Exercise instructions: Filter the entries and keep only the lines where the string "turquoise" appears.
━━━ Working data ━━━
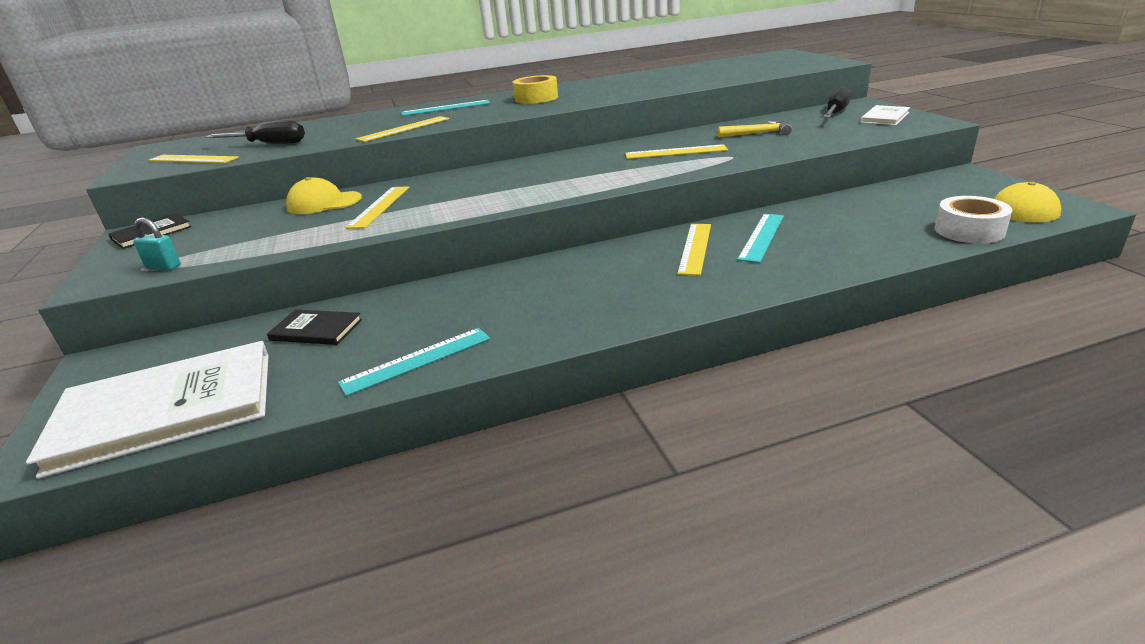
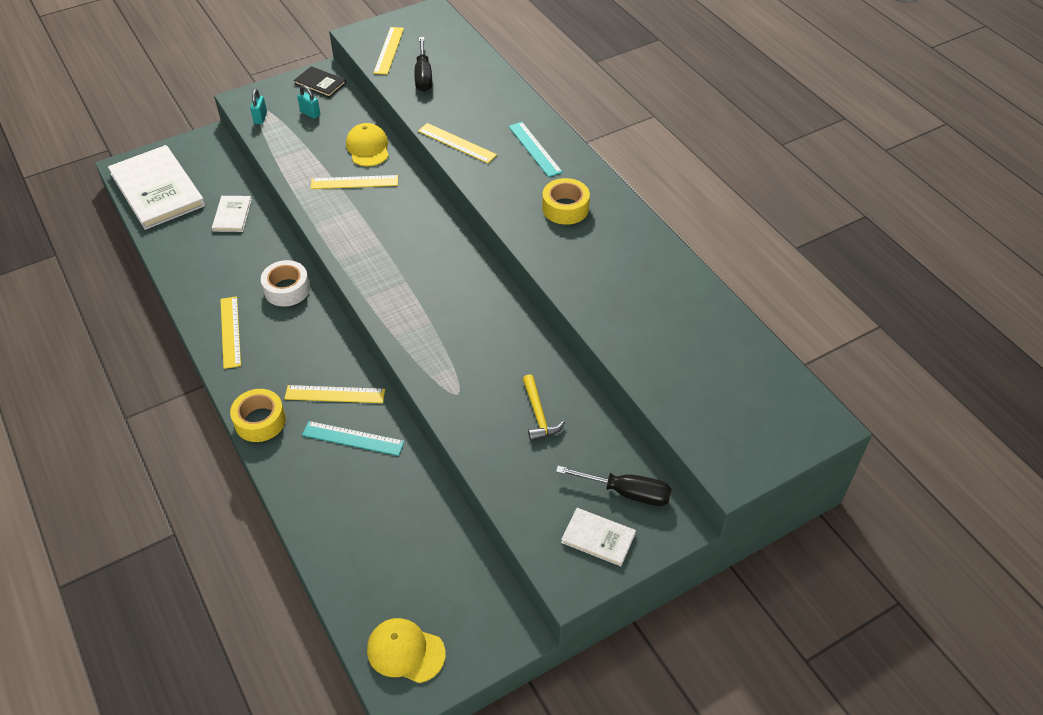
camera: 75 degrees right, 20 degrees up
(207, 236) = (310, 113): none -> turquoise padlock
(316, 330) = (232, 215): black book -> white book
(417, 360) = (189, 273): turquoise ruler -> none
(676, 152) = (477, 349): yellow ruler -> yellow ruler (230, 332)
(737, 288) = (260, 421): none -> yellow tape
(969, 230) = (352, 590): white tape -> white tape (287, 289)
━━━
Written response:
(207, 236) = (310, 113): none -> turquoise padlock
(417, 360) = (189, 273): turquoise ruler -> none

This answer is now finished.